(Two-dimensional motion records)
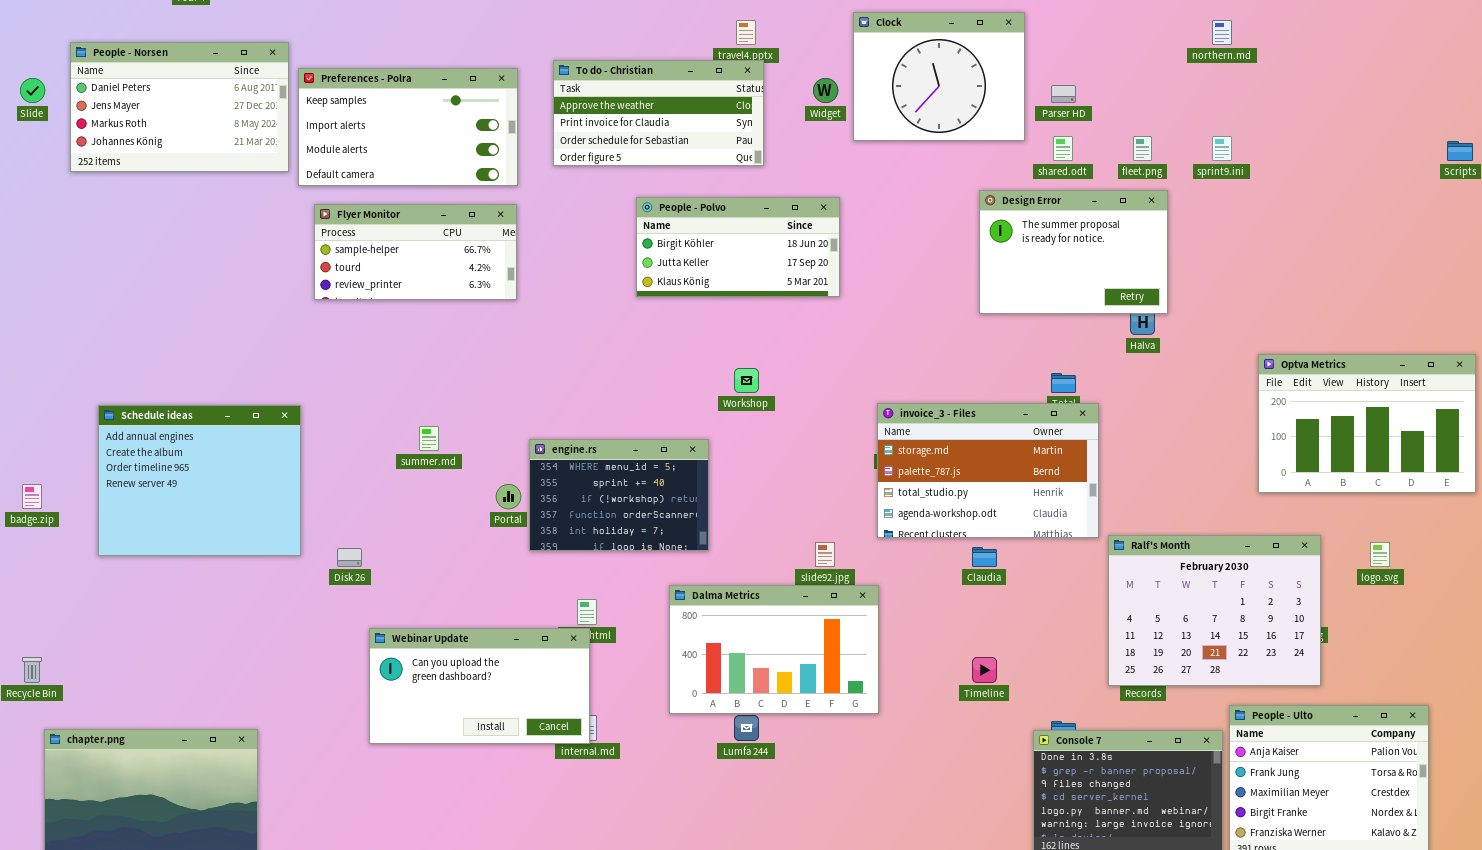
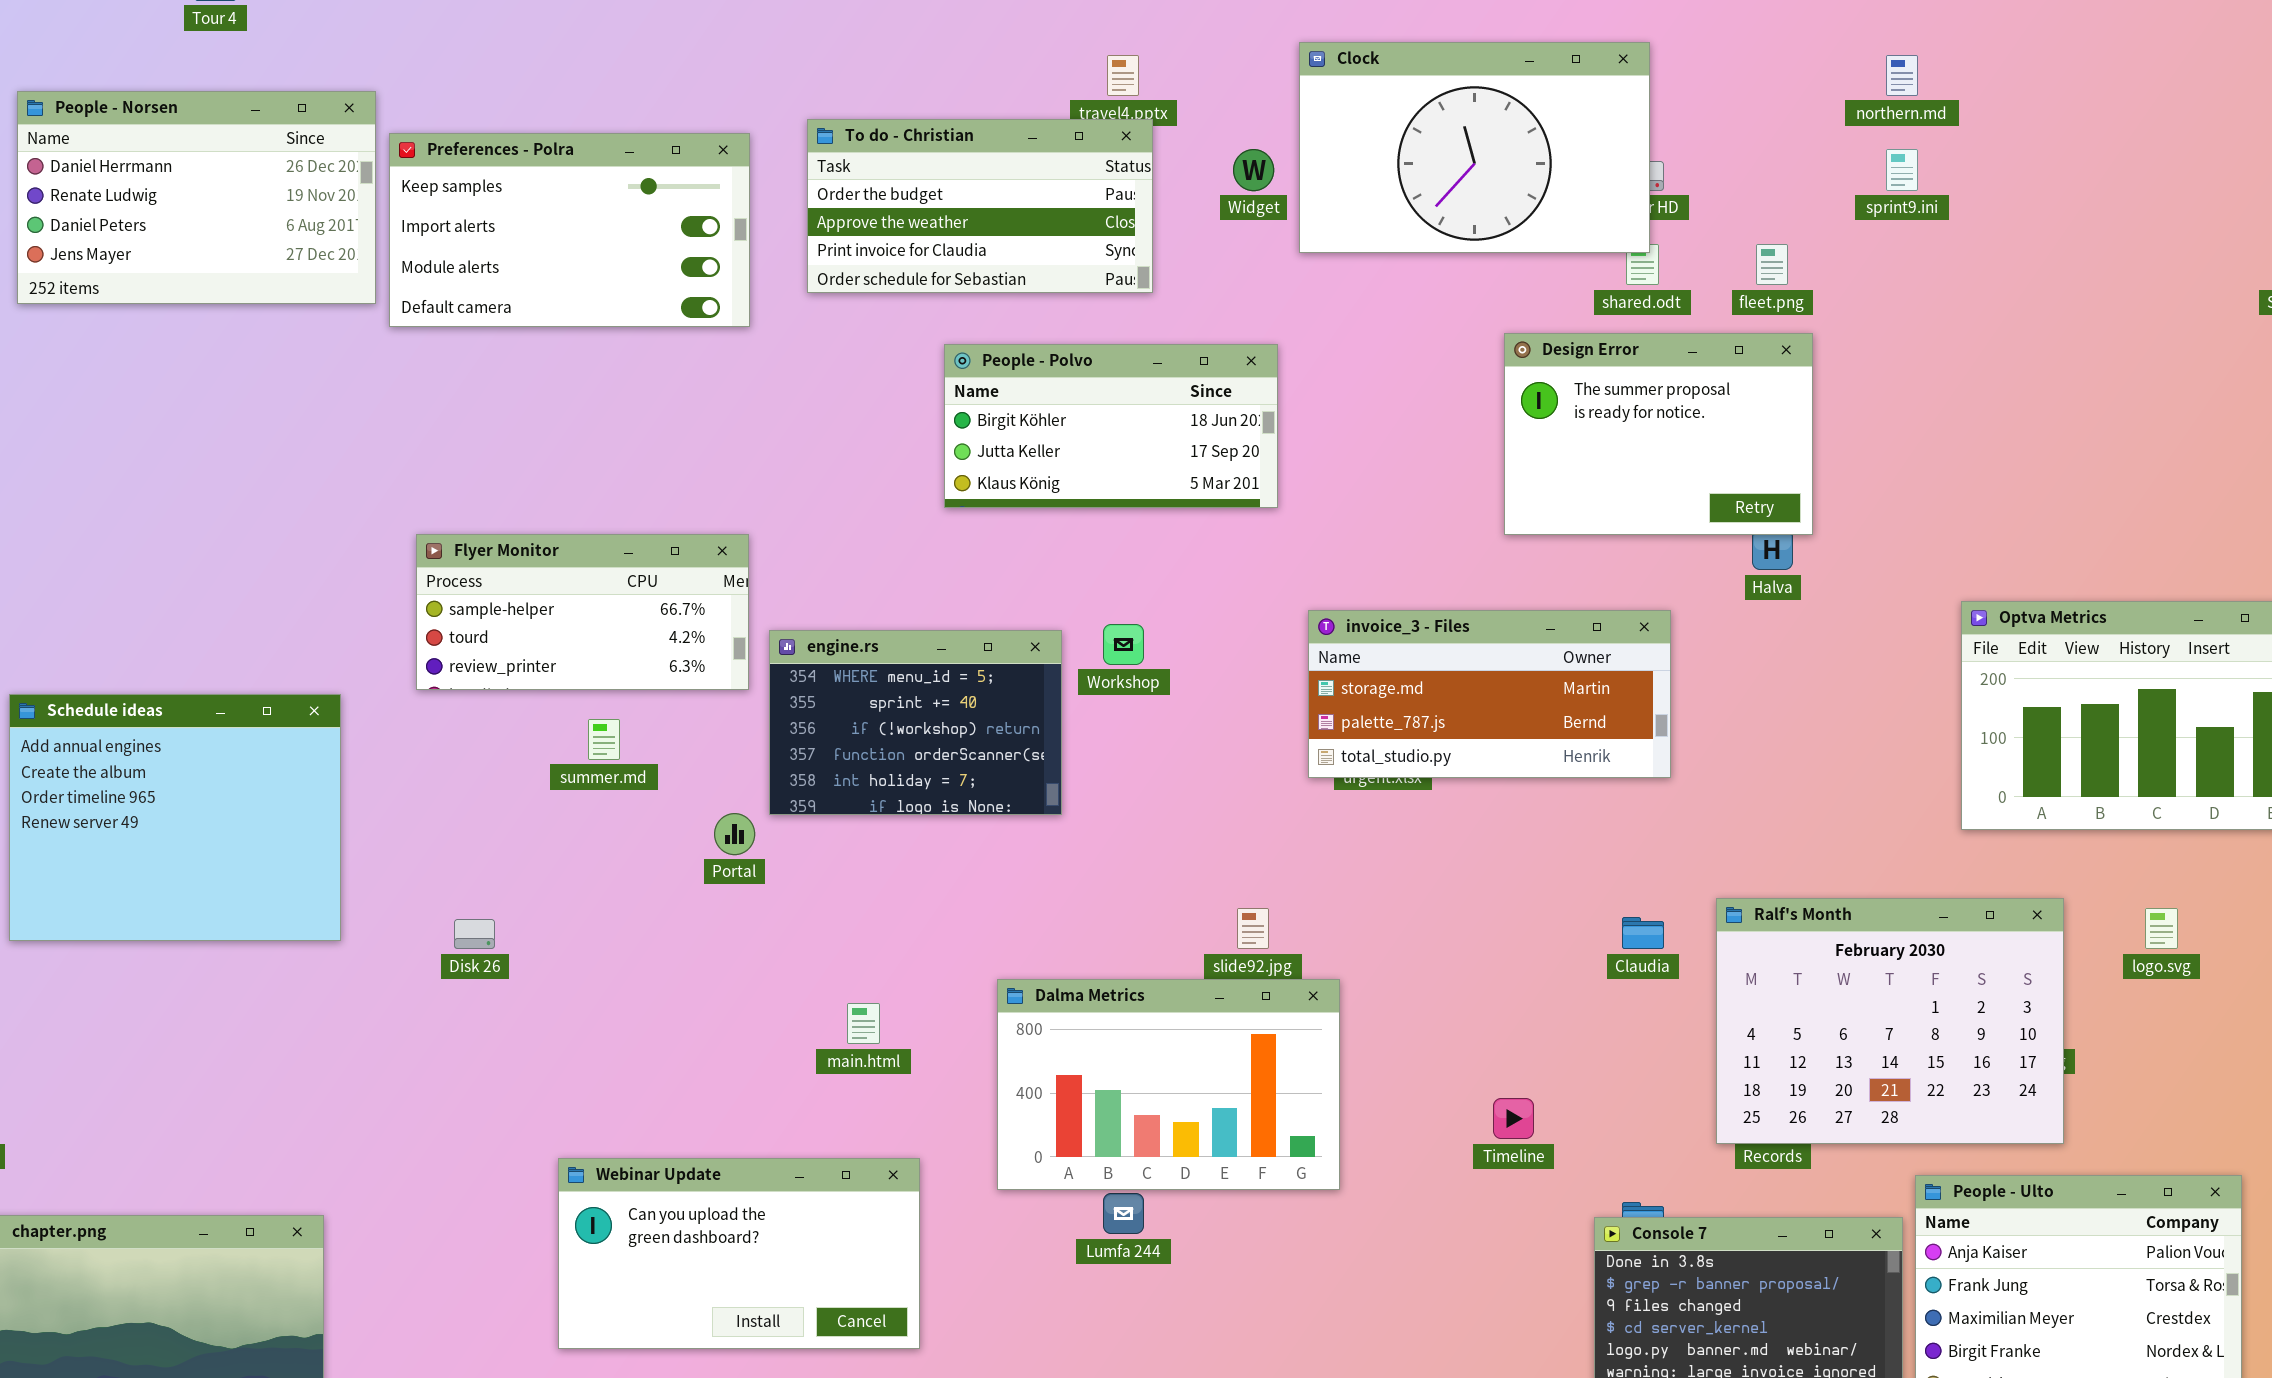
Clock: [853,12,1025,141] -> [1299,42,1650,253], resized
People - Norsen: [70,42,289,172] -> [17,91,376,304], scrolled up 2 rows
To do - Christian: [553,60,764,166] -> [807,119,1153,293], scrolled up 1 row
sprint9.ini: [1212,136,1232,161] -> [1886,149,1918,191], moved
Flyer Monitor: [314,204,517,300] -> [416,534,749,690], moved
invoice_3 - Files: [877,403,1099,538] -> [1308,610,1671,778], moved, resized
Schedule ideas: [98,405,301,556] -> [9,694,341,941], moved
engine.rs: [529,439,709,551] -> [769,630,1062,815], moved
Claudia: [972,547,997,567] -> [1622,917,1664,949], moved
Webinar Update: [369,628,590,744] -> [558,1158,920,1349], moved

--- WHAT IS REQUIRED ---
Could you work out how many lines in the records include "resized"? Answer with the number only.

--- WRITTEN RESPONSE ---
2